• [Try it] Reproduce exactly the lines from the start of the records through the line containing "purple trapezoid: moved 1 px down", both included. Leave the pictures out.

········

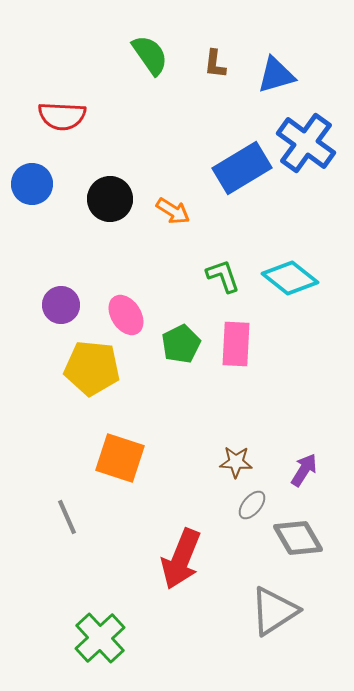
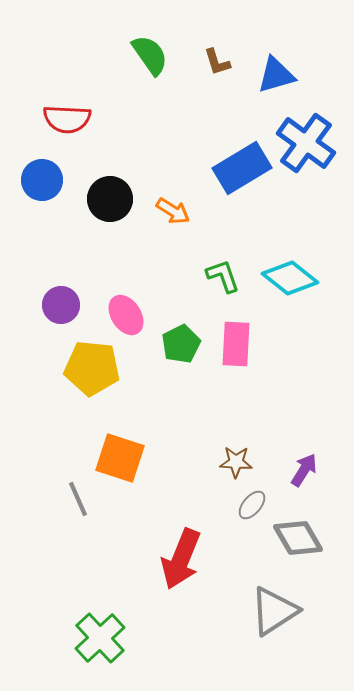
brown L-shape: moved 2 px right, 2 px up; rotated 24 degrees counterclockwise
red semicircle: moved 5 px right, 3 px down
blue circle: moved 10 px right, 4 px up
gray line: moved 11 px right, 18 px up
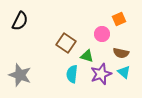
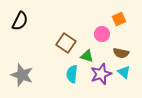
gray star: moved 2 px right
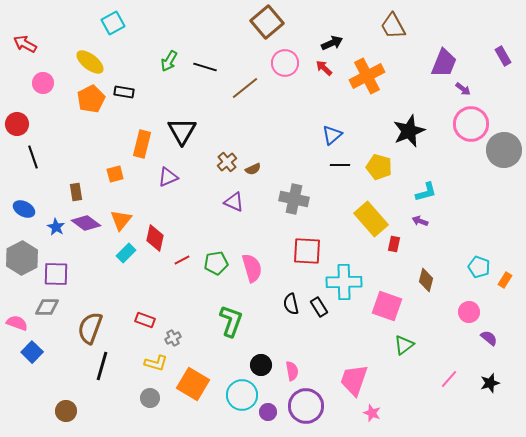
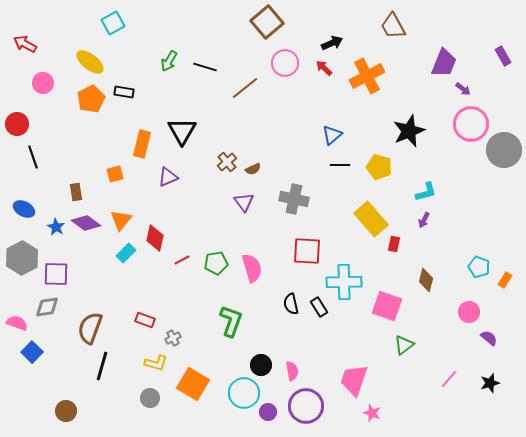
purple triangle at (234, 202): moved 10 px right; rotated 30 degrees clockwise
purple arrow at (420, 221): moved 4 px right, 1 px up; rotated 84 degrees counterclockwise
gray diamond at (47, 307): rotated 10 degrees counterclockwise
cyan circle at (242, 395): moved 2 px right, 2 px up
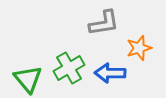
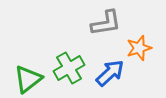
gray L-shape: moved 2 px right
blue arrow: rotated 136 degrees clockwise
green triangle: rotated 32 degrees clockwise
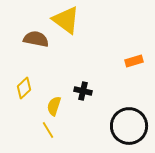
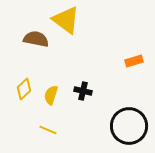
yellow diamond: moved 1 px down
yellow semicircle: moved 3 px left, 11 px up
yellow line: rotated 36 degrees counterclockwise
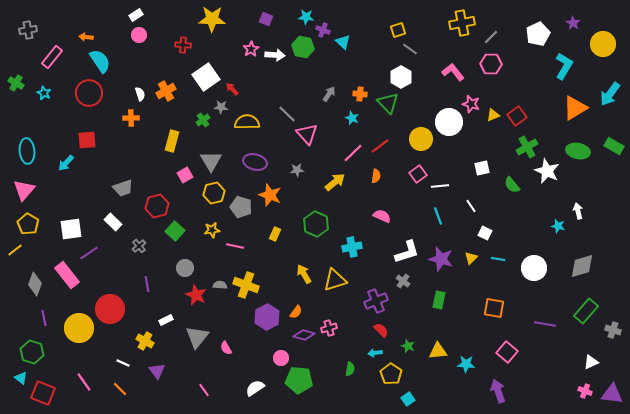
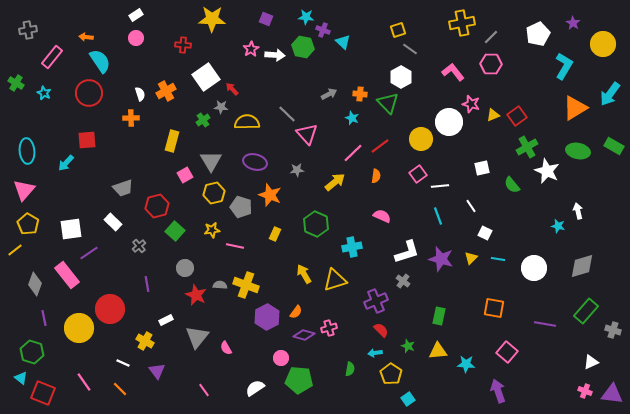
pink circle at (139, 35): moved 3 px left, 3 px down
gray arrow at (329, 94): rotated 28 degrees clockwise
green rectangle at (439, 300): moved 16 px down
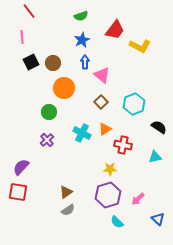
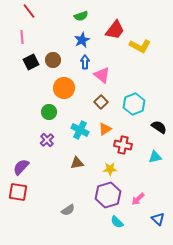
brown circle: moved 3 px up
cyan cross: moved 2 px left, 3 px up
brown triangle: moved 11 px right, 29 px up; rotated 24 degrees clockwise
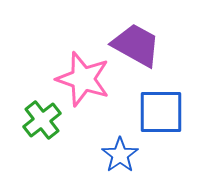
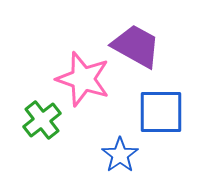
purple trapezoid: moved 1 px down
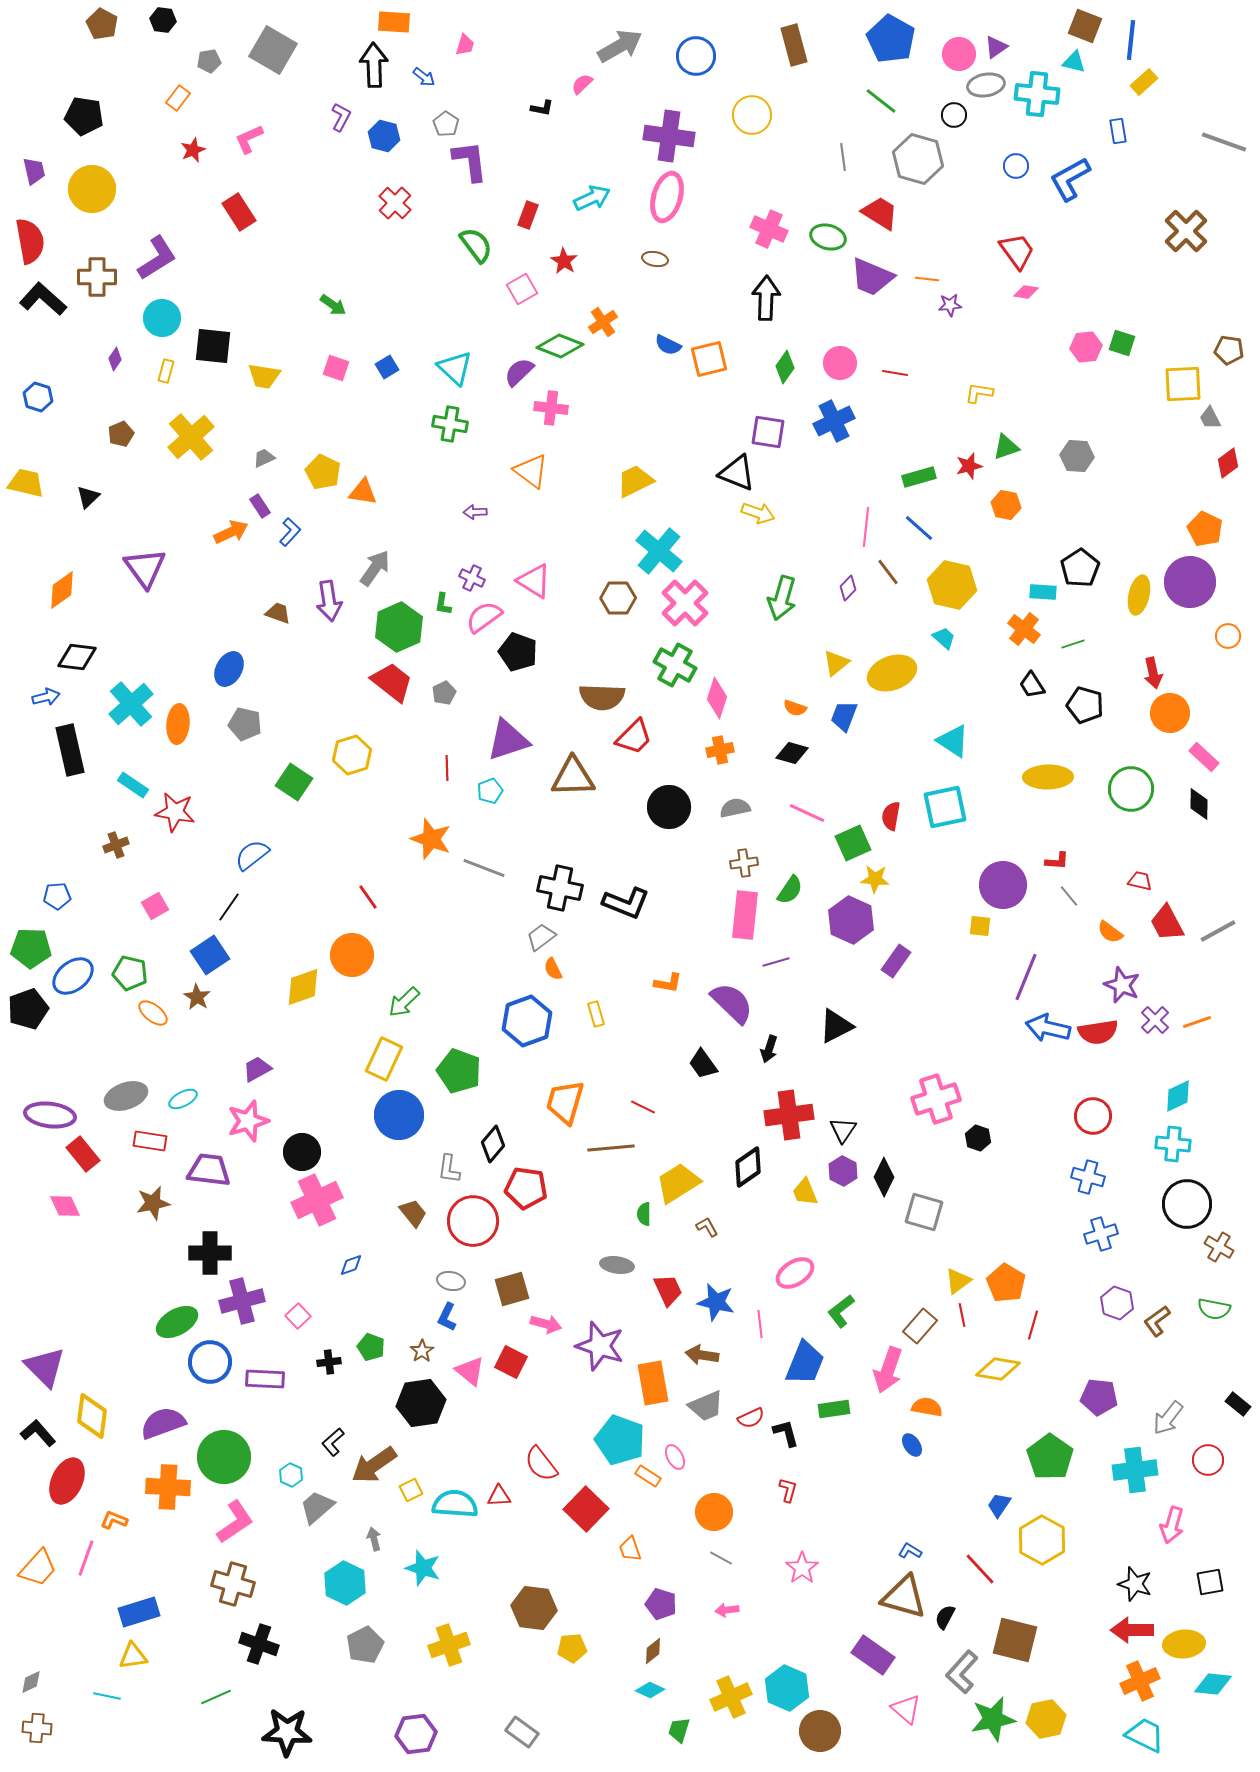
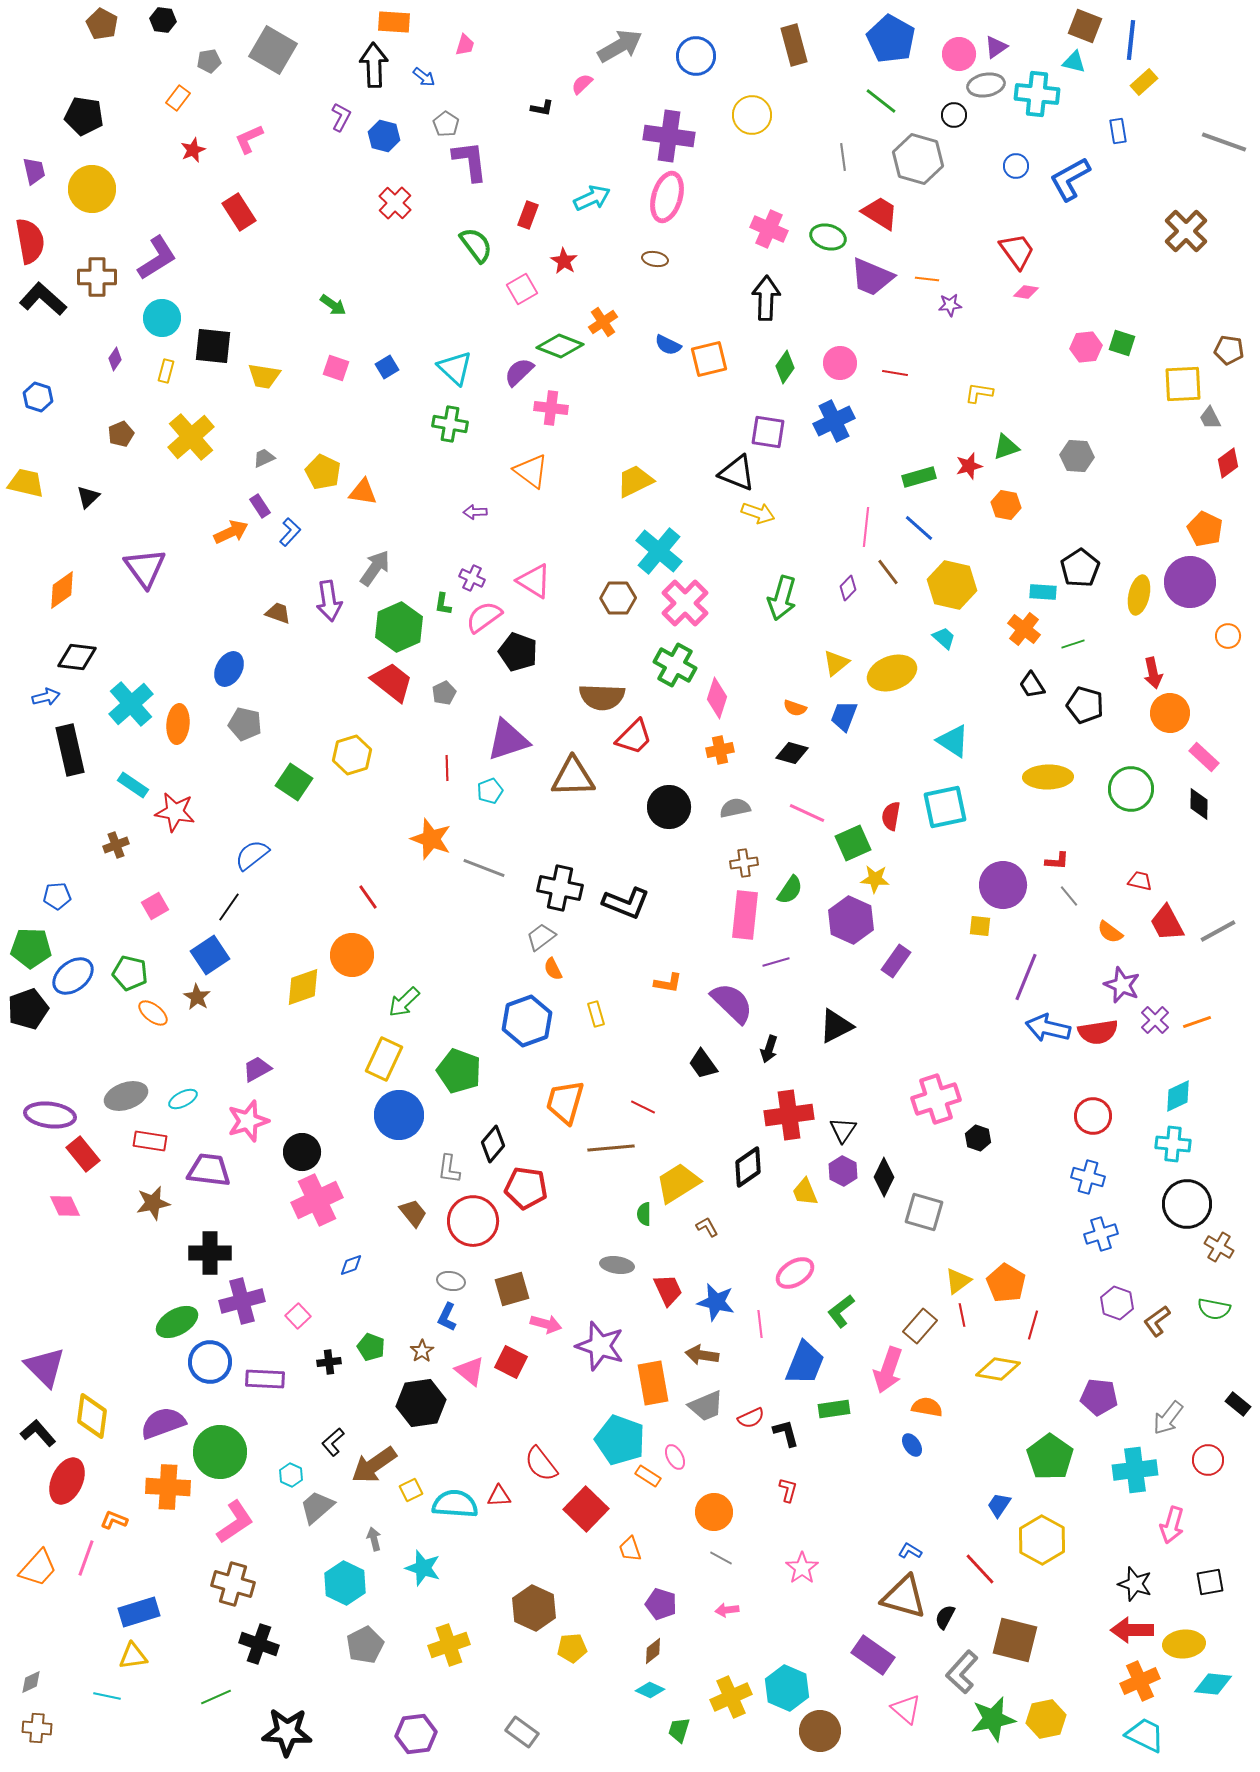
green circle at (224, 1457): moved 4 px left, 5 px up
brown hexagon at (534, 1608): rotated 18 degrees clockwise
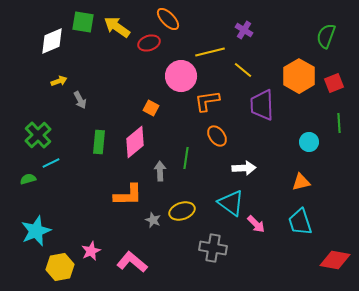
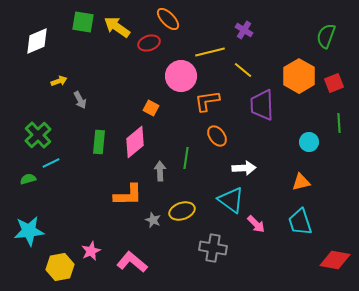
white diamond at (52, 41): moved 15 px left
cyan triangle at (231, 203): moved 3 px up
cyan star at (36, 231): moved 7 px left; rotated 16 degrees clockwise
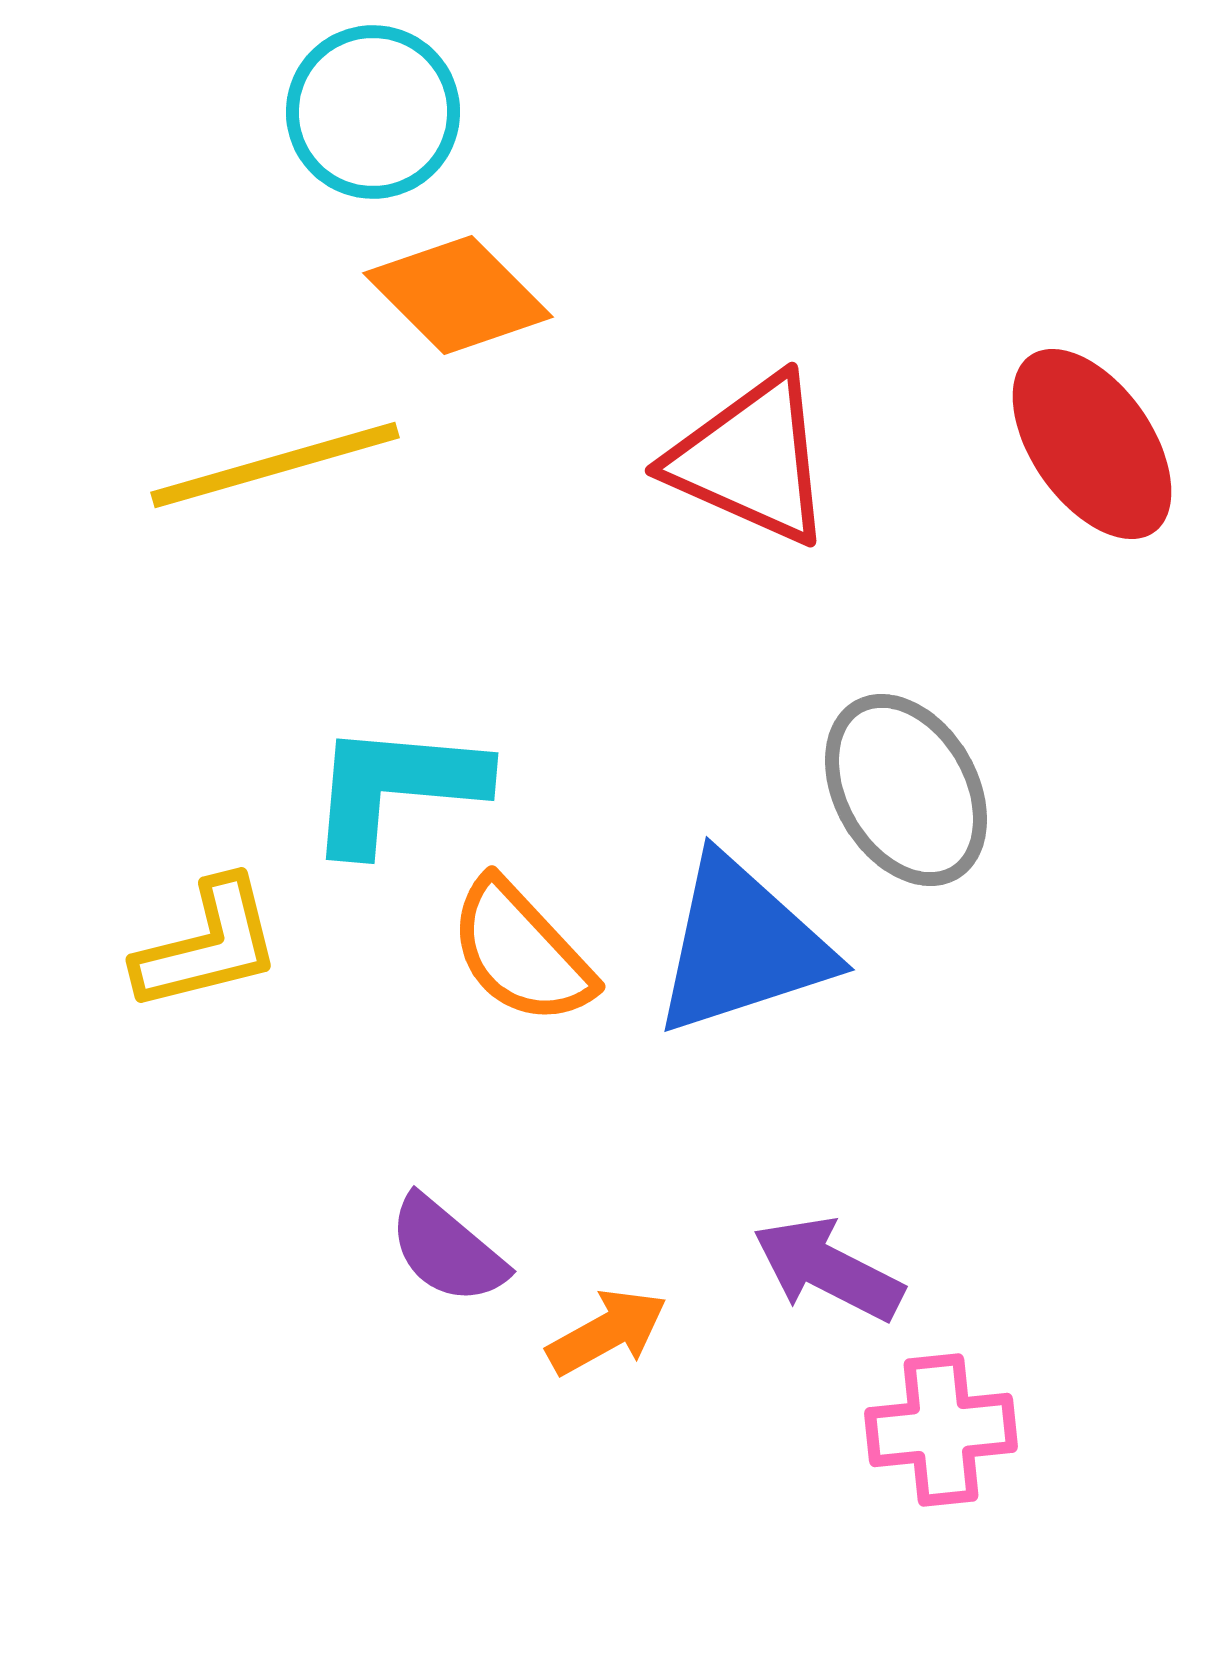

········

• [Exercise response]
brown L-shape: moved 2 px right, 2 px up; rotated 24 degrees counterclockwise
red semicircle: moved 5 px right, 3 px down
blue circle: moved 10 px right, 4 px up
gray line: moved 11 px right, 18 px up
gray star: moved 2 px right
purple triangle at (234, 202): moved 10 px right; rotated 30 degrees clockwise
purple arrow at (420, 221): moved 4 px right, 1 px up; rotated 84 degrees counterclockwise
gray diamond at (47, 307): rotated 10 degrees counterclockwise
cyan circle at (242, 395): moved 2 px right, 2 px up
gray L-shape: moved 2 px right
blue arrow: rotated 136 degrees clockwise
green triangle: rotated 32 degrees clockwise
yellow diamond: moved 1 px down
yellow semicircle: moved 3 px left, 11 px up
yellow line: rotated 36 degrees counterclockwise
pink circle at (139, 35): moved 3 px left, 3 px down
gray arrow at (329, 94): rotated 28 degrees clockwise
green rectangle at (439, 300): moved 16 px down
brown circle: moved 3 px up
cyan cross: moved 2 px left, 3 px up
brown triangle: moved 11 px right, 29 px up; rotated 24 degrees clockwise
purple trapezoid: moved 1 px down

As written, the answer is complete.